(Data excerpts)

===

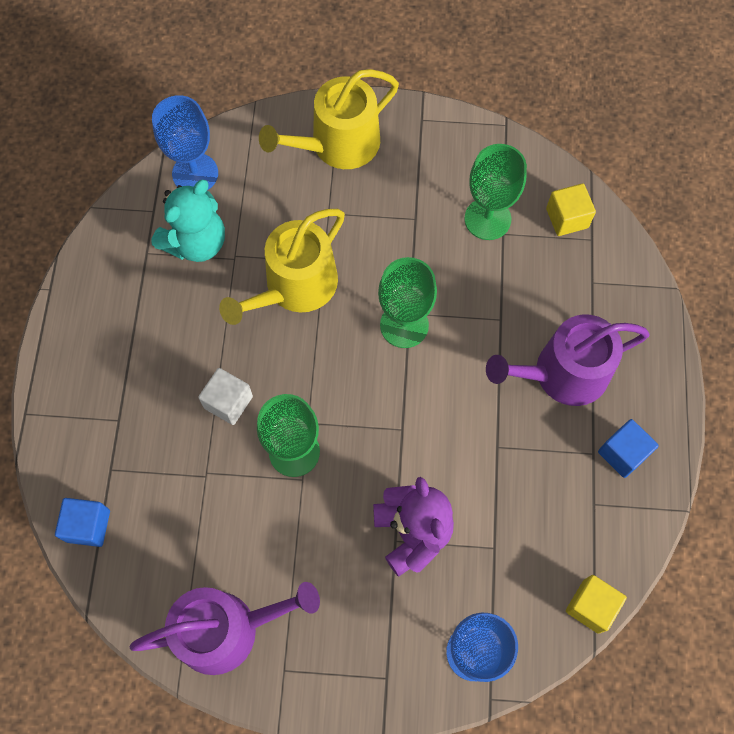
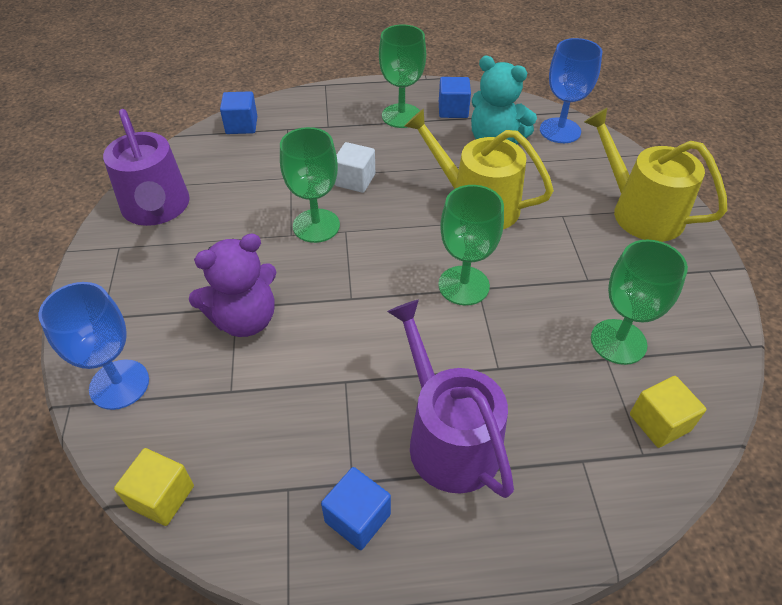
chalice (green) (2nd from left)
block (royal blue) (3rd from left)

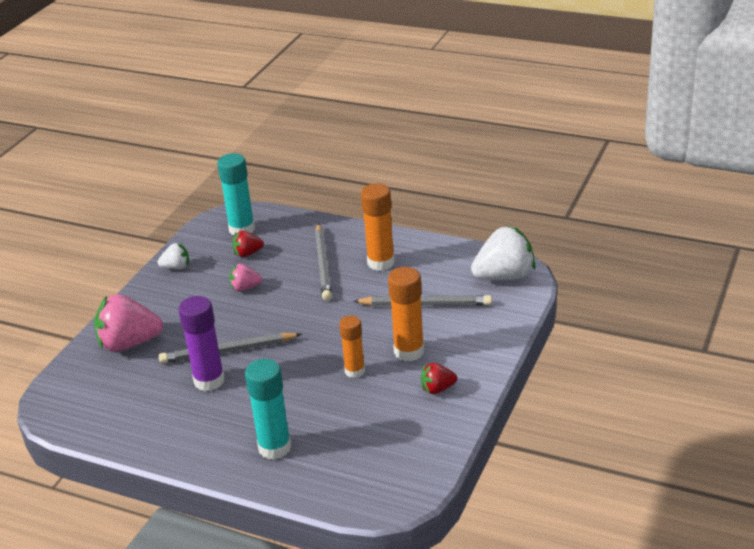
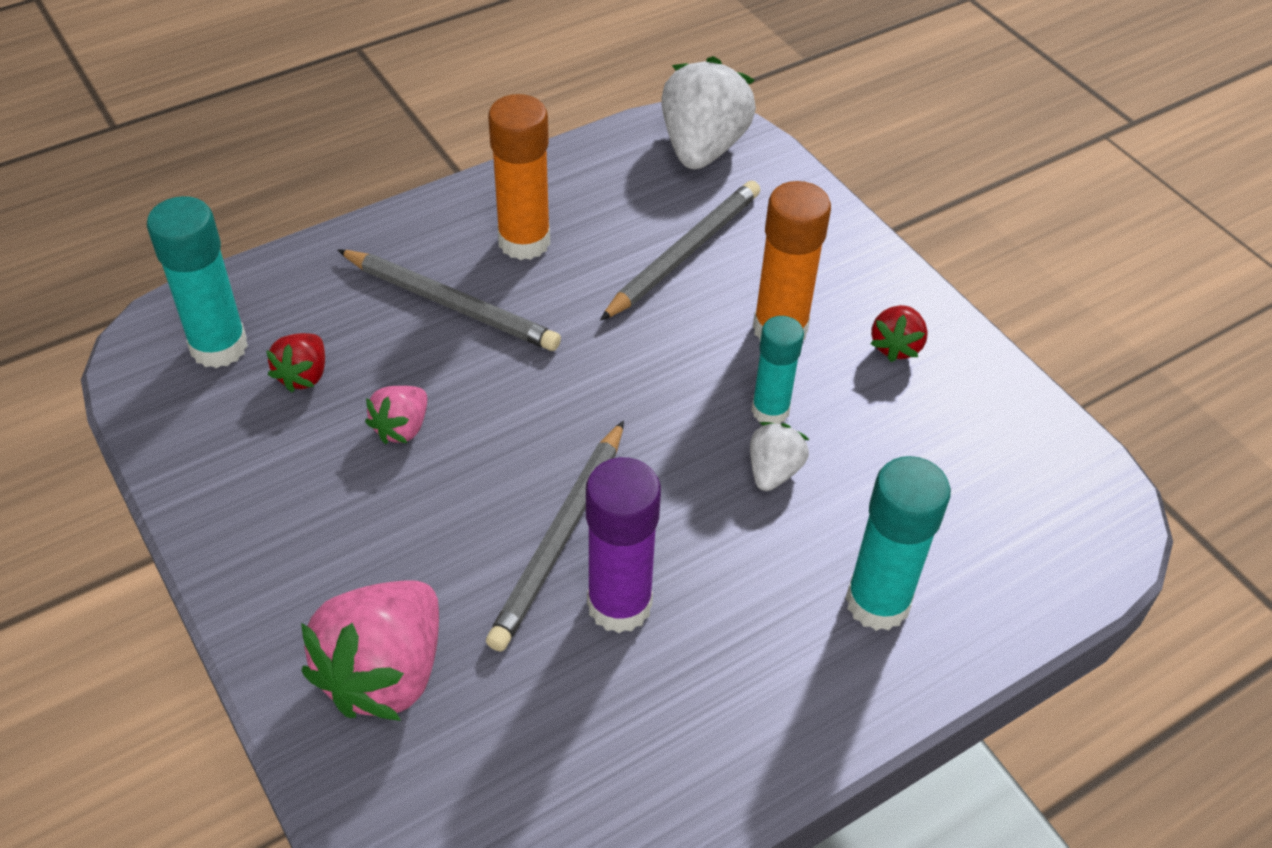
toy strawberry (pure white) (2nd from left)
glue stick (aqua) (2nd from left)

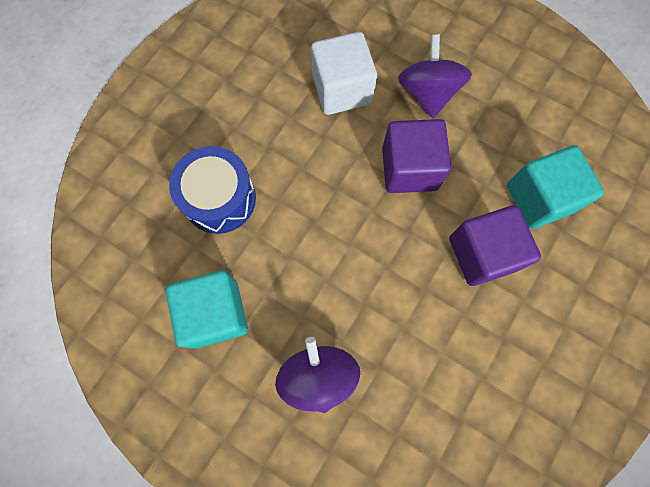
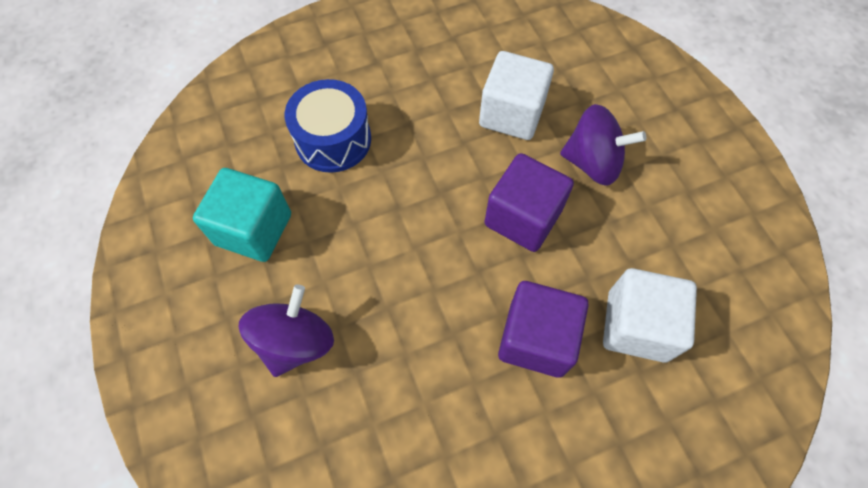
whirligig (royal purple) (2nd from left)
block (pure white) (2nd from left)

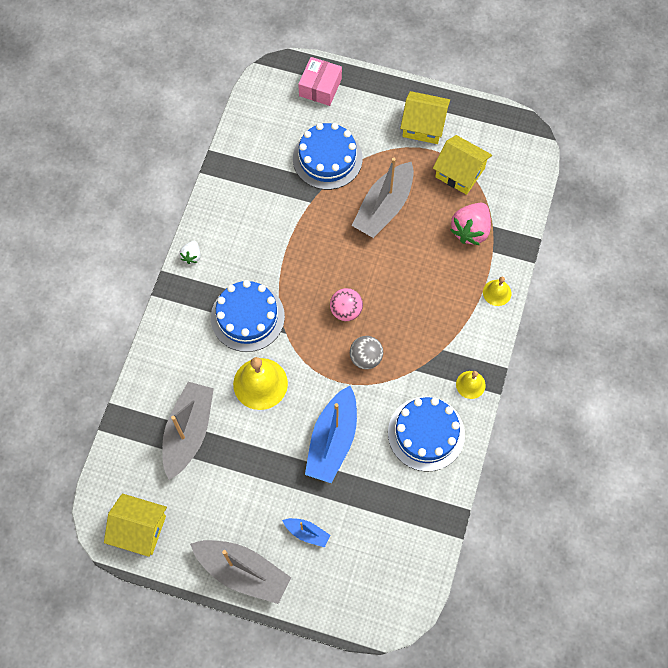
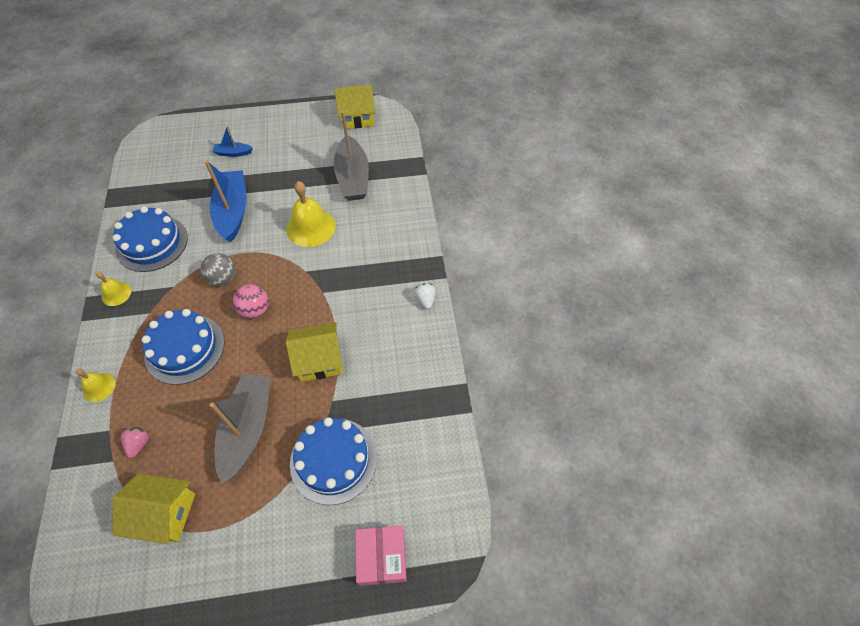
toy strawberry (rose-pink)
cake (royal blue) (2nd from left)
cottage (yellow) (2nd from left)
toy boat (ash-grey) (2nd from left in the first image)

===

Retype the records above exactly. Leave the pictures out.

chalice (green) (2nd from left)
block (royal blue) (3rd from left)

toy strawberry (pure white) (2nd from left)
glue stick (aqua) (2nd from left)

whirligig (royal purple) (2nd from left)
block (pure white) (2nd from left)

toy strawberry (rose-pink)
cake (royal blue) (2nd from left)
cottage (yellow) (2nd from left)
toy boat (ash-grey) (2nd from left in the first image)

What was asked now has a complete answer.